** Begin Data in this exercise **

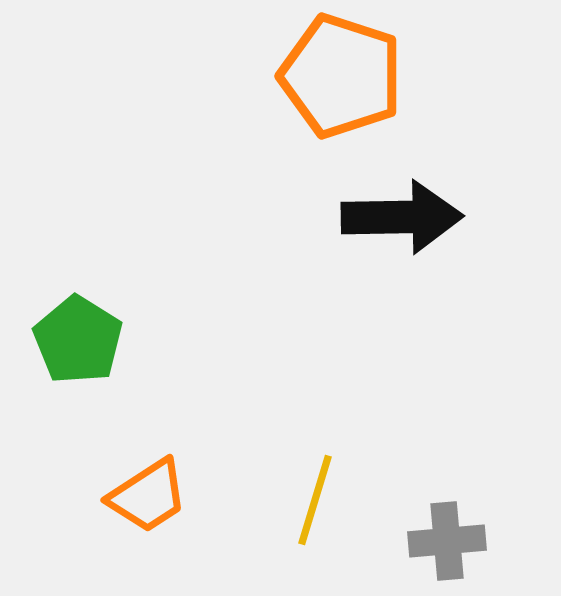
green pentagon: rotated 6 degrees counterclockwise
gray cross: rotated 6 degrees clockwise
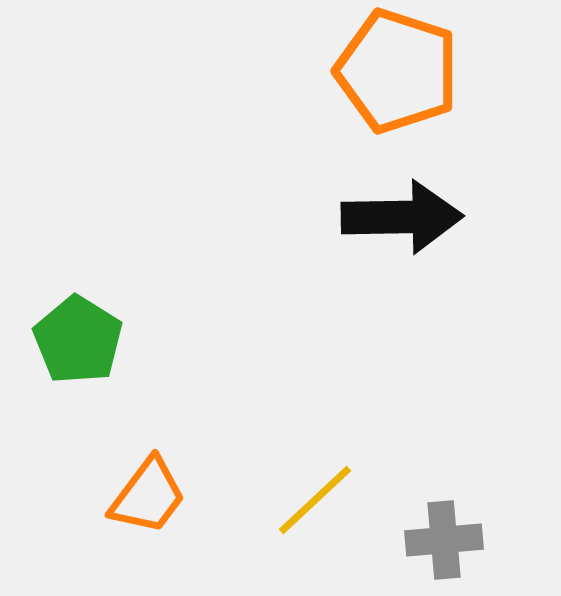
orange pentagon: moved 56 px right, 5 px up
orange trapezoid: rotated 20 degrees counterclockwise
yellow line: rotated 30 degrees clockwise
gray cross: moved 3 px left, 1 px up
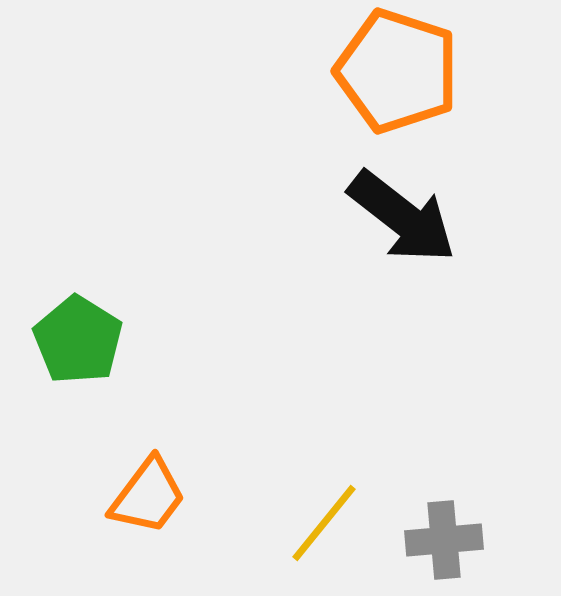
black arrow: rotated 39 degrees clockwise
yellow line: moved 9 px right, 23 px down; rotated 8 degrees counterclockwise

** End Data in this exercise **

Reproduce every line of the material above with "gray cross" replaced by "gray plus sign" and nothing else altered. Omit the pictures from the output.

■ Written reply
green pentagon: rotated 6 degrees counterclockwise
gray plus sign: rotated 6 degrees clockwise
orange pentagon: moved 56 px right, 5 px up
orange trapezoid: rotated 20 degrees counterclockwise
yellow line: rotated 30 degrees clockwise
gray plus sign: moved 3 px left, 1 px up
black arrow: rotated 39 degrees clockwise
yellow line: moved 9 px right, 23 px down; rotated 8 degrees counterclockwise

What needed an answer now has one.